-- Exercise inputs follows --

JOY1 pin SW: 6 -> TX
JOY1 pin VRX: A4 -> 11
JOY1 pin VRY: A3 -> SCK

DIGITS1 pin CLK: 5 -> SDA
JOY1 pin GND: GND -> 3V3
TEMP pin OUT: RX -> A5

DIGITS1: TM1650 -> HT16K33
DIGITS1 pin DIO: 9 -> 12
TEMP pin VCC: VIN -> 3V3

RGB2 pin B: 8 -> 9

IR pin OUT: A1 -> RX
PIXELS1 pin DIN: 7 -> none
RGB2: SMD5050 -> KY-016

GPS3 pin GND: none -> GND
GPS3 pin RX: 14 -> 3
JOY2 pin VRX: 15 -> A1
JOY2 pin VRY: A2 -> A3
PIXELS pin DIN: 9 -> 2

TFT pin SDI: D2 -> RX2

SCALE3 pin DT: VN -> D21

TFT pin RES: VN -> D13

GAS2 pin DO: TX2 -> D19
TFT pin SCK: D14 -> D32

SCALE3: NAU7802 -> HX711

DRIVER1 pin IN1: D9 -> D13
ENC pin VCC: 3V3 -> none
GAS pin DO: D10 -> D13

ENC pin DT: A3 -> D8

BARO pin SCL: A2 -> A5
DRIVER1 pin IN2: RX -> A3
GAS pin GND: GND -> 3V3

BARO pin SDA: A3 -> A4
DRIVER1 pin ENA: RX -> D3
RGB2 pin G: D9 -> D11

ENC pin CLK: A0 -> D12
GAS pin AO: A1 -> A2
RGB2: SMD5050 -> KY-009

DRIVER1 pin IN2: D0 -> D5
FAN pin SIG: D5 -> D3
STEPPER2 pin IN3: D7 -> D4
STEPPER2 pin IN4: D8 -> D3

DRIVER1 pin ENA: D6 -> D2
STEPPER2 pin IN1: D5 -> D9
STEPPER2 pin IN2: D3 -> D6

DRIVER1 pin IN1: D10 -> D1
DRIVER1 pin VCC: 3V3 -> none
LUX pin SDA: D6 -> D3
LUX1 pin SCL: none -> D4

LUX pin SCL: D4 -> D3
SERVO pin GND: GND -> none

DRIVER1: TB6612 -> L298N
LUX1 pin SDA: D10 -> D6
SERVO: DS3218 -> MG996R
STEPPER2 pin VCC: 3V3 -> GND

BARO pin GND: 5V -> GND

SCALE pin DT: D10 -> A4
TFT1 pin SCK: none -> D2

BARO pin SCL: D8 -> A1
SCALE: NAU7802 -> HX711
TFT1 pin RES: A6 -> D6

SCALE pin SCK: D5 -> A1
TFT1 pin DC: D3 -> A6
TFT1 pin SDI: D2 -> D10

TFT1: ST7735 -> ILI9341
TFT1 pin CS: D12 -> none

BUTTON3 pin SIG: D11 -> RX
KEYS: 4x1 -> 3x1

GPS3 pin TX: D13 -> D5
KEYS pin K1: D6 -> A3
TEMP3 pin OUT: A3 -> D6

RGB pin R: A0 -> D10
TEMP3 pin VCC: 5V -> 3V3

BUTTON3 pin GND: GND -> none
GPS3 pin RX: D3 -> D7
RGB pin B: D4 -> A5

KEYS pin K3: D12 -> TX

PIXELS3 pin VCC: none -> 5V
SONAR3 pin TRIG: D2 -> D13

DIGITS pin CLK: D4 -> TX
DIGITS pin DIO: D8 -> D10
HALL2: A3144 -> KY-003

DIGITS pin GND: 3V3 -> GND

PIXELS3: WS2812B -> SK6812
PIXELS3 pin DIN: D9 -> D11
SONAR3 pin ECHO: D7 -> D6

-- Exercise inputs concluded --

Task | All of the entries above need to be printed again exactly.

The completed task |
JOY1 pin SW: 6 -> TX
JOY1 pin VRX: A4 -> 11
JOY1 pin VRY: A3 -> SCK

DIGITS1 pin CLK: 5 -> SDA
JOY1 pin GND: GND -> 3V3
TEMP pin OUT: RX -> A5

DIGITS1: TM1650 -> HT16K33
DIGITS1 pin DIO: 9 -> 12
TEMP pin VCC: VIN -> 3V3

RGB2 pin B: 8 -> 9

IR pin OUT: A1 -> RX
PIXELS1 pin DIN: 7 -> none
RGB2: SMD5050 -> KY-016

GPS3 pin GND: none -> GND
GPS3 pin RX: 14 -> 3
JOY2 pin VRX: 15 -> A1
JOY2 pin VRY: A2 -> A3
PIXELS pin DIN: 9 -> 2

TFT pin SDI: D2 -> RX2

SCALE3 pin DT: VN -> D21

TFT pin RES: VN -> D13

GAS2 pin DO: TX2 -> D19
TFT pin SCK: D14 -> D32

SCALE3: NAU7802 -> HX711

DRIVER1 pin IN1: D9 -> D13
ENC pin VCC: 3V3 -> none
GAS pin DO: D10 -> D13

ENC pin DT: A3 -> D8

BARO pin SCL: A2 -> A5
DRIVER1 pin IN2: RX -> A3
GAS pin GND: GND -> 3V3

BARO pin SDA: A3 -> A4
DRIVER1 pin ENA: RX -> D3
RGB2 pin G: D9 -> D11

ENC pin CLK: A0 -> D12
GAS pin AO: A1 -> A2
RGB2: SMD5050 -> KY-009

DRIVER1 pin IN2: D0 -> D5
FAN pin SIG: D5 -> D3
STEPPER2 pin IN3: D7 -> D4
STEPPER2 pin IN4: D8 -> D3

DRIVER1 pin ENA: D6 -> D2
STEPPER2 pin IN1: D5 -> D9
STEPPER2 pin IN2: D3 -> D6

DRIVER1 pin IN1: D10 -> D1
DRIVER1 pin VCC: 3V3 -> none
LUX pin SDA: D6 -> D3
LUX1 pin SCL: none -> D4

LUX pin SCL: D4 -> D3
SERVO pin GND: GND -> none

DRIVER1: TB6612 -> L298N
LUX1 pin SDA: D10 -> D6
SERVO: DS3218 -> MG996R
STEPPER2 pin VCC: 3V3 -> GND

BARO pin GND: 5V -> GND

SCALE pin DT: D10 -> A4
TFT1 pin SCK: none -> D2

BARO pin SCL: D8 -> A1
SCALE: NAU7802 -> HX711
TFT1 pin RES: A6 -> D6

SCALE pin SCK: D5 -> A1
TFT1 pin DC: D3 -> A6
TFT1 pin SDI: D2 -> D10

TFT1: ST7735 -> ILI9341
TFT1 pin CS: D12 -> none

BUTTON3 pin SIG: D11 -> RX
KEYS: 4x1 -> 3x1

GPS3 pin TX: D13 -> D5
KEYS pin K1: D6 -> A3
TEMP3 pin OUT: A3 -> D6

RGB pin R: A0 -> D10
TEMP3 pin VCC: 5V -> 3V3

BUTTON3 pin GND: GND -> none
GPS3 pin RX: D3 -> D7
RGB pin B: D4 -> A5

KEYS pin K3: D12 -> TX

PIXELS3 pin VCC: none -> 5V
SONAR3 pin TRIG: D2 -> D13

DIGITS pin CLK: D4 -> TX
DIGITS pin DIO: D8 -> D10
HALL2: A3144 -> KY-003

DIGITS pin GND: 3V3 -> GND

PIXELS3: WS2812B -> SK6812
PIXELS3 pin DIN: D9 -> D11
SONAR3 pin ECHO: D7 -> D6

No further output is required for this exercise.